▸ **What to do**: Output each record verbatim, with pictures left out.

Records for this exercise START

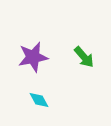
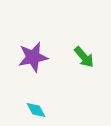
cyan diamond: moved 3 px left, 10 px down
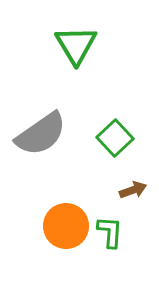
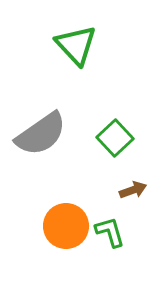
green triangle: rotated 12 degrees counterclockwise
green L-shape: rotated 20 degrees counterclockwise
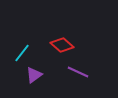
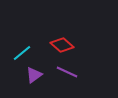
cyan line: rotated 12 degrees clockwise
purple line: moved 11 px left
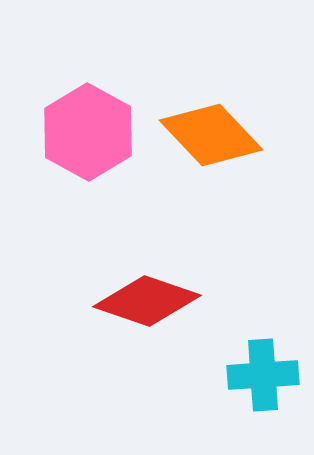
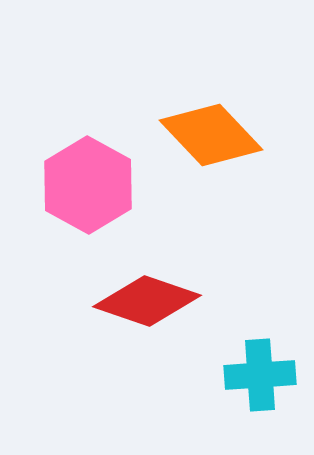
pink hexagon: moved 53 px down
cyan cross: moved 3 px left
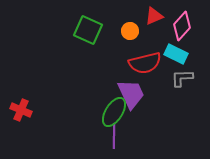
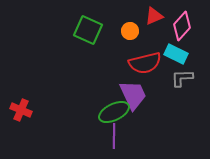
purple trapezoid: moved 2 px right, 1 px down
green ellipse: rotated 32 degrees clockwise
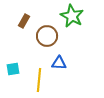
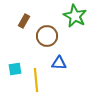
green star: moved 3 px right
cyan square: moved 2 px right
yellow line: moved 3 px left; rotated 10 degrees counterclockwise
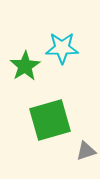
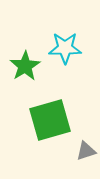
cyan star: moved 3 px right
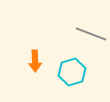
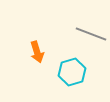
orange arrow: moved 2 px right, 9 px up; rotated 15 degrees counterclockwise
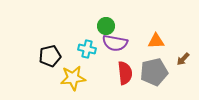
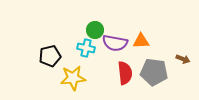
green circle: moved 11 px left, 4 px down
orange triangle: moved 15 px left
cyan cross: moved 1 px left, 1 px up
brown arrow: rotated 112 degrees counterclockwise
gray pentagon: rotated 20 degrees clockwise
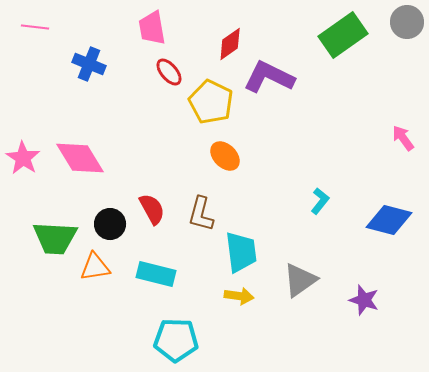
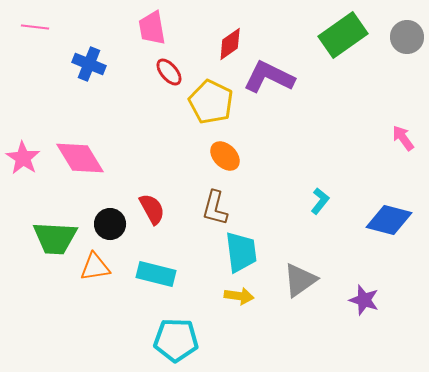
gray circle: moved 15 px down
brown L-shape: moved 14 px right, 6 px up
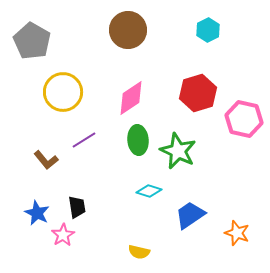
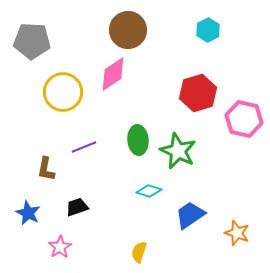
gray pentagon: rotated 27 degrees counterclockwise
pink diamond: moved 18 px left, 24 px up
purple line: moved 7 px down; rotated 10 degrees clockwise
brown L-shape: moved 9 px down; rotated 50 degrees clockwise
black trapezoid: rotated 100 degrees counterclockwise
blue star: moved 9 px left
pink star: moved 3 px left, 12 px down
yellow semicircle: rotated 95 degrees clockwise
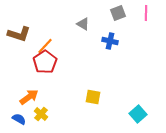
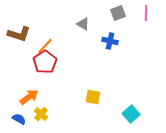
cyan square: moved 7 px left
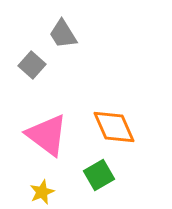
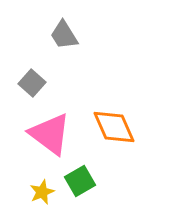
gray trapezoid: moved 1 px right, 1 px down
gray square: moved 18 px down
pink triangle: moved 3 px right, 1 px up
green square: moved 19 px left, 6 px down
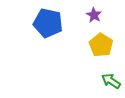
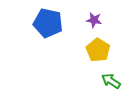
purple star: moved 5 px down; rotated 21 degrees counterclockwise
yellow pentagon: moved 3 px left, 5 px down
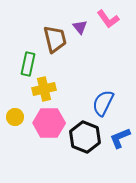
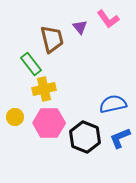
brown trapezoid: moved 3 px left
green rectangle: moved 3 px right; rotated 50 degrees counterclockwise
blue semicircle: moved 10 px right, 1 px down; rotated 52 degrees clockwise
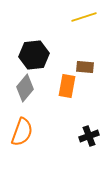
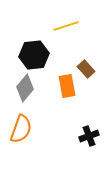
yellow line: moved 18 px left, 9 px down
brown rectangle: moved 1 px right, 2 px down; rotated 42 degrees clockwise
orange rectangle: rotated 20 degrees counterclockwise
orange semicircle: moved 1 px left, 3 px up
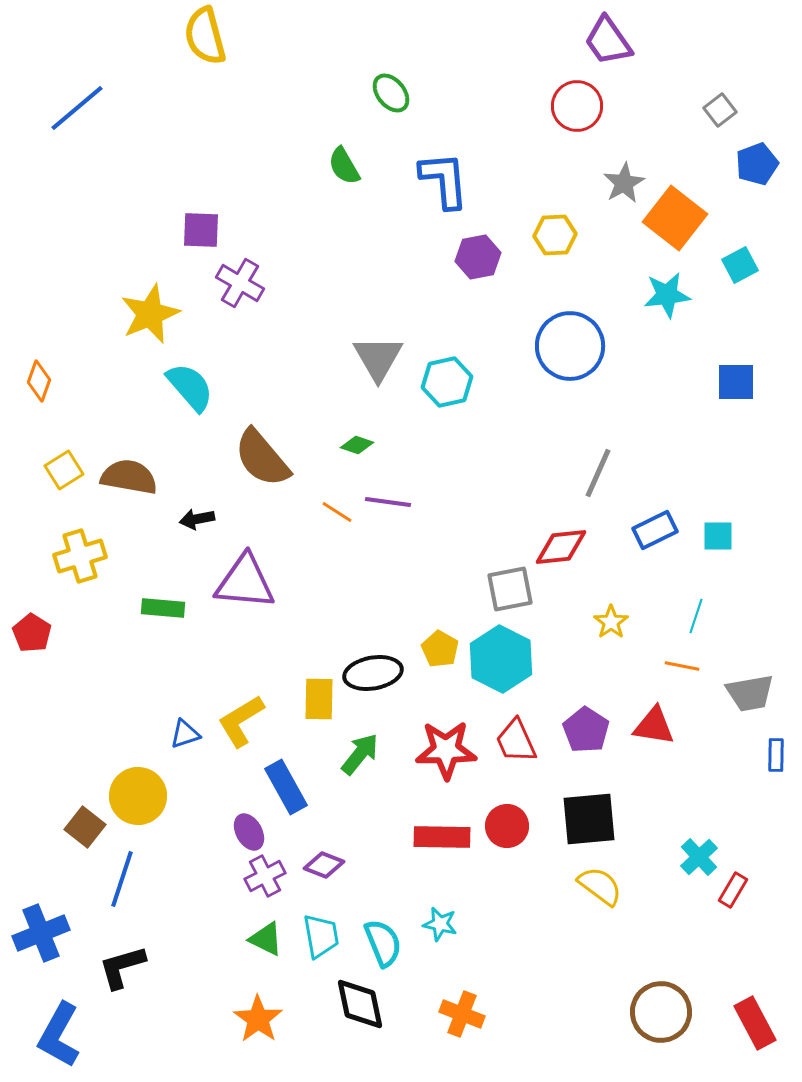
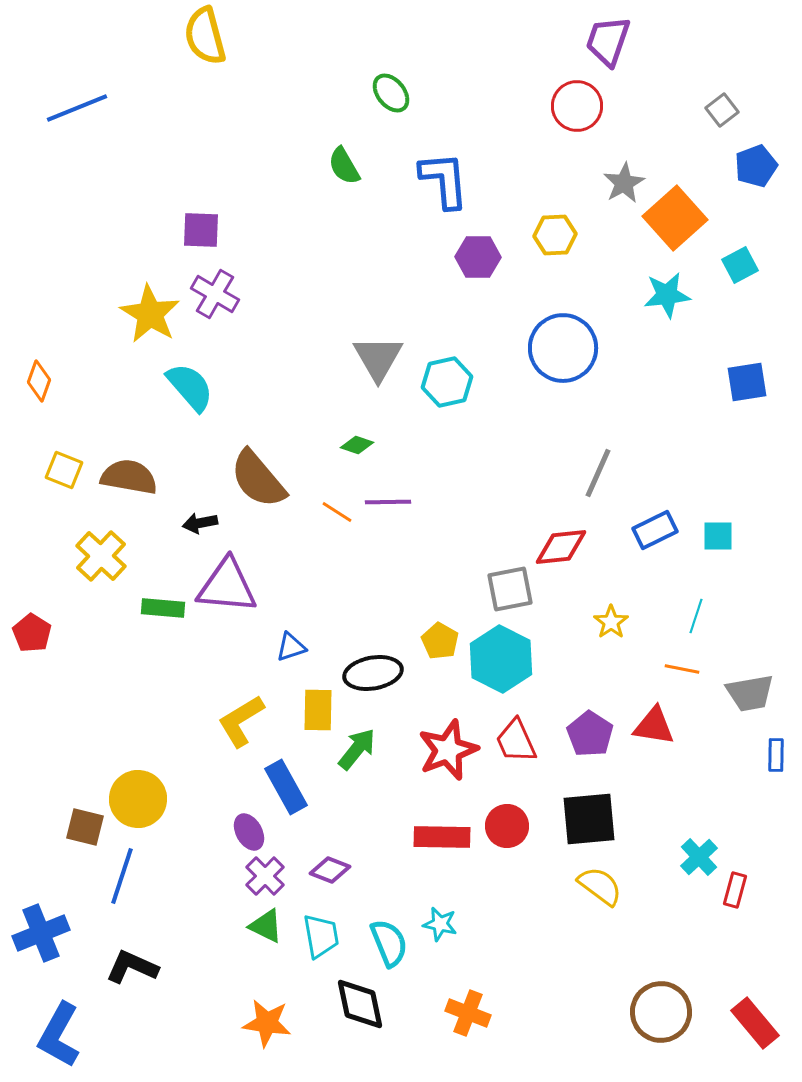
purple trapezoid at (608, 41): rotated 54 degrees clockwise
blue line at (77, 108): rotated 18 degrees clockwise
gray square at (720, 110): moved 2 px right
blue pentagon at (757, 164): moved 1 px left, 2 px down
orange square at (675, 218): rotated 10 degrees clockwise
purple hexagon at (478, 257): rotated 12 degrees clockwise
purple cross at (240, 283): moved 25 px left, 11 px down
yellow star at (150, 314): rotated 18 degrees counterclockwise
blue circle at (570, 346): moved 7 px left, 2 px down
blue square at (736, 382): moved 11 px right; rotated 9 degrees counterclockwise
brown semicircle at (262, 458): moved 4 px left, 21 px down
yellow square at (64, 470): rotated 36 degrees counterclockwise
purple line at (388, 502): rotated 9 degrees counterclockwise
black arrow at (197, 519): moved 3 px right, 4 px down
yellow cross at (80, 556): moved 21 px right; rotated 30 degrees counterclockwise
purple triangle at (245, 582): moved 18 px left, 4 px down
yellow pentagon at (440, 649): moved 8 px up
orange line at (682, 666): moved 3 px down
yellow rectangle at (319, 699): moved 1 px left, 11 px down
purple pentagon at (586, 730): moved 4 px right, 4 px down
blue triangle at (185, 734): moved 106 px right, 87 px up
red star at (446, 750): moved 2 px right; rotated 20 degrees counterclockwise
green arrow at (360, 754): moved 3 px left, 5 px up
yellow circle at (138, 796): moved 3 px down
brown square at (85, 827): rotated 24 degrees counterclockwise
purple diamond at (324, 865): moved 6 px right, 5 px down
purple cross at (265, 876): rotated 18 degrees counterclockwise
blue line at (122, 879): moved 3 px up
red rectangle at (733, 890): moved 2 px right; rotated 16 degrees counterclockwise
green triangle at (266, 939): moved 13 px up
cyan semicircle at (383, 943): moved 6 px right
black L-shape at (122, 967): moved 10 px right; rotated 40 degrees clockwise
orange cross at (462, 1014): moved 6 px right, 1 px up
orange star at (258, 1019): moved 9 px right, 4 px down; rotated 27 degrees counterclockwise
red rectangle at (755, 1023): rotated 12 degrees counterclockwise
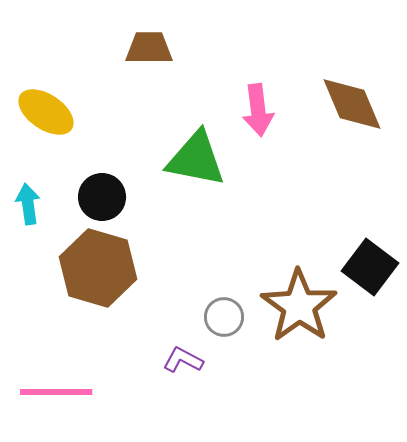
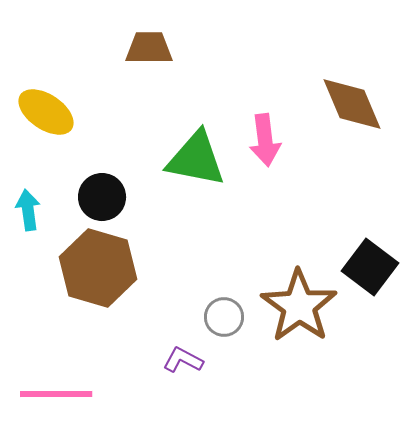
pink arrow: moved 7 px right, 30 px down
cyan arrow: moved 6 px down
pink line: moved 2 px down
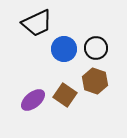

Records for this exercise END

▸ **Task output**:
cyan diamond: moved 3 px left, 10 px down
green triangle: rotated 12 degrees counterclockwise
green L-shape: rotated 20 degrees counterclockwise
cyan line: rotated 12 degrees clockwise
purple line: moved 11 px left
pink hexagon: moved 53 px down
cyan cross: moved 3 px left
purple trapezoid: moved 2 px right, 1 px down
green ellipse: rotated 32 degrees clockwise
green star: moved 3 px right
cyan square: moved 2 px right
yellow line: moved 3 px left; rotated 10 degrees counterclockwise
cyan star: moved 3 px right
orange arrow: moved 2 px right, 9 px up; rotated 15 degrees counterclockwise
green circle: moved 11 px left, 4 px down
orange triangle: moved 15 px left
cyan cross: moved 1 px left, 1 px up
brown arrow: rotated 112 degrees counterclockwise
gray pentagon: rotated 20 degrees clockwise
gray circle: moved 15 px down
brown L-shape: moved 14 px right, 6 px up
gray pentagon: rotated 27 degrees counterclockwise
pink diamond: moved 18 px left, 24 px up
purple line: moved 7 px down; rotated 10 degrees clockwise
brown L-shape: moved 9 px down; rotated 50 degrees clockwise
black trapezoid: rotated 100 degrees counterclockwise
blue star: moved 9 px left
pink star: moved 3 px left, 12 px down
yellow semicircle: rotated 95 degrees clockwise
cyan square: moved 7 px left
gray trapezoid: moved 1 px right, 1 px down
gray square: moved 18 px down
pink triangle: moved 3 px right, 1 px up
green square: moved 19 px left, 6 px down
purple star: moved 5 px down; rotated 21 degrees counterclockwise
yellow pentagon: moved 3 px left, 5 px down
brown trapezoid: moved 3 px left
green rectangle: moved 3 px right; rotated 50 degrees counterclockwise
blue semicircle: moved 10 px right, 1 px down; rotated 52 degrees clockwise
yellow line: moved 18 px left, 9 px down
brown rectangle: moved 1 px right, 2 px down; rotated 42 degrees clockwise
orange rectangle: rotated 20 degrees counterclockwise
orange semicircle: moved 1 px left, 3 px up
purple trapezoid at (608, 41): rotated 54 degrees clockwise
blue line at (77, 108): rotated 18 degrees clockwise
gray square at (720, 110): moved 2 px right
blue pentagon at (757, 164): moved 1 px left, 2 px down
orange square at (675, 218): rotated 10 degrees clockwise
purple hexagon at (478, 257): rotated 12 degrees clockwise
purple cross at (240, 283): moved 25 px left, 11 px down
yellow star at (150, 314): rotated 18 degrees counterclockwise
blue circle at (570, 346): moved 7 px left, 2 px down
blue square at (736, 382): moved 11 px right; rotated 9 degrees counterclockwise
brown semicircle at (262, 458): moved 4 px left, 21 px down
yellow square at (64, 470): rotated 36 degrees counterclockwise
purple line at (388, 502): rotated 9 degrees counterclockwise
black arrow at (197, 519): moved 3 px right, 4 px down
yellow cross at (80, 556): moved 21 px right; rotated 30 degrees counterclockwise
purple triangle at (245, 582): moved 18 px left, 4 px down
yellow pentagon at (440, 649): moved 8 px up
orange line at (682, 666): moved 3 px down
yellow rectangle at (319, 699): moved 1 px left, 11 px down
purple pentagon at (586, 730): moved 4 px right, 4 px down
blue triangle at (185, 734): moved 106 px right, 87 px up
red star at (446, 750): moved 2 px right; rotated 20 degrees counterclockwise
green arrow at (360, 754): moved 3 px left, 5 px up
yellow circle at (138, 796): moved 3 px down
brown square at (85, 827): rotated 24 degrees counterclockwise
purple diamond at (324, 865): moved 6 px right, 5 px down
purple cross at (265, 876): rotated 18 degrees counterclockwise
blue line at (122, 879): moved 3 px up
red rectangle at (733, 890): moved 2 px right; rotated 16 degrees counterclockwise
green triangle at (266, 939): moved 13 px up
cyan semicircle at (383, 943): moved 6 px right
black L-shape at (122, 967): moved 10 px right; rotated 40 degrees clockwise
orange cross at (462, 1014): moved 6 px right, 1 px up
orange star at (258, 1019): moved 9 px right, 4 px down; rotated 27 degrees counterclockwise
red rectangle at (755, 1023): rotated 12 degrees counterclockwise
pink arrow: moved 7 px right, 30 px down
cyan arrow: moved 6 px down
pink line: moved 2 px down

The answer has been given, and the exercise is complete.